(Before-and-after scene images)
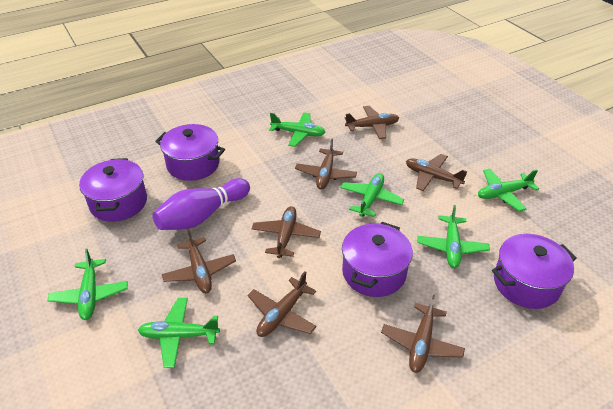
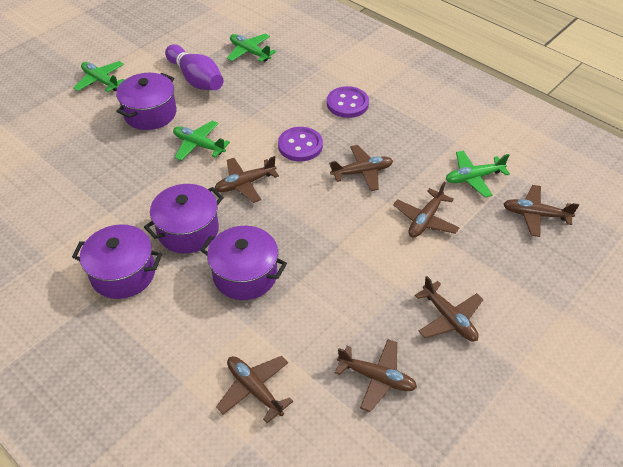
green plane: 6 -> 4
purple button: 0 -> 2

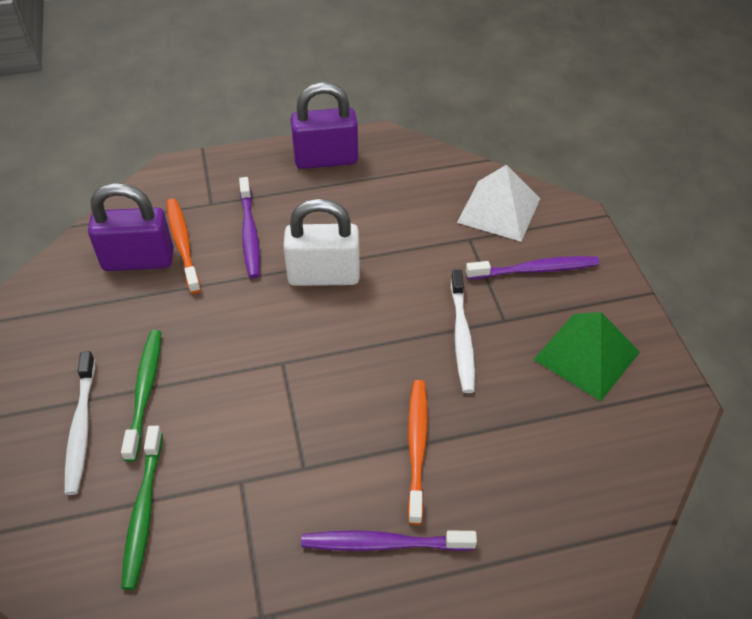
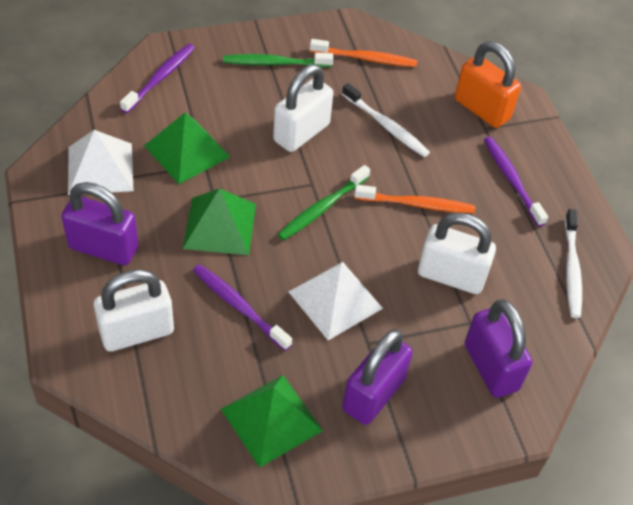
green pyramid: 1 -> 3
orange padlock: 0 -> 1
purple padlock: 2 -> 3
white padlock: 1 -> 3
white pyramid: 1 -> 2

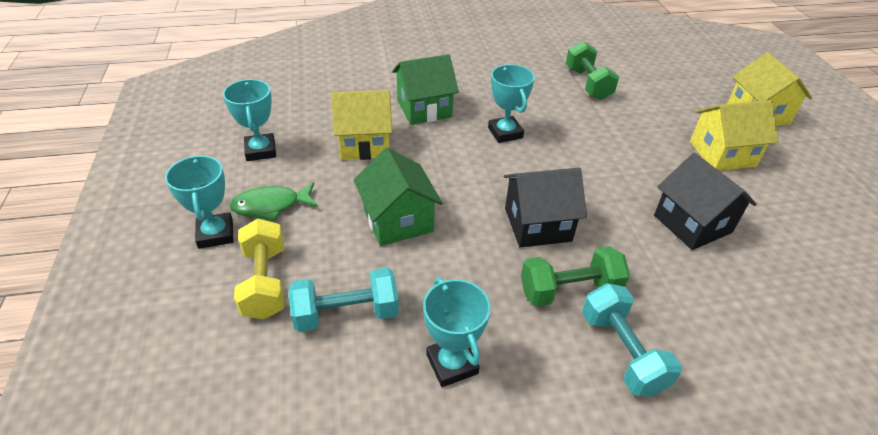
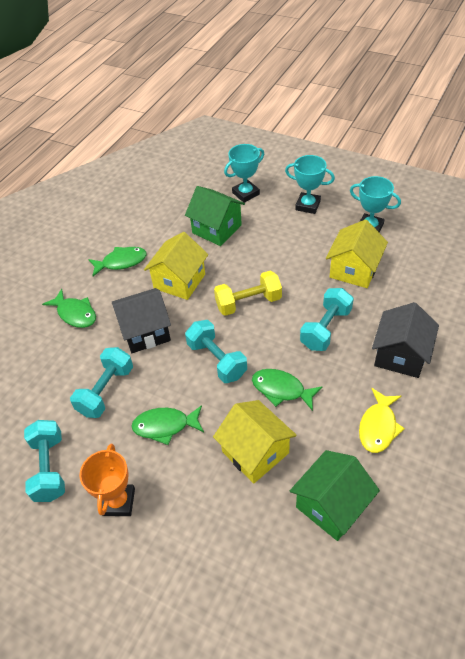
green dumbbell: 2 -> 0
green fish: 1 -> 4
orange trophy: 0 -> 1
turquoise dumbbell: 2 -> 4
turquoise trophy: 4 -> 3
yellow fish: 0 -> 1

- EXERCISE
Each line of the records with the word "padlock" in it is to be copied.

- YOUR RESPONSE
orange padlock: 0 -> 1
purple padlock: 2 -> 3
white padlock: 1 -> 3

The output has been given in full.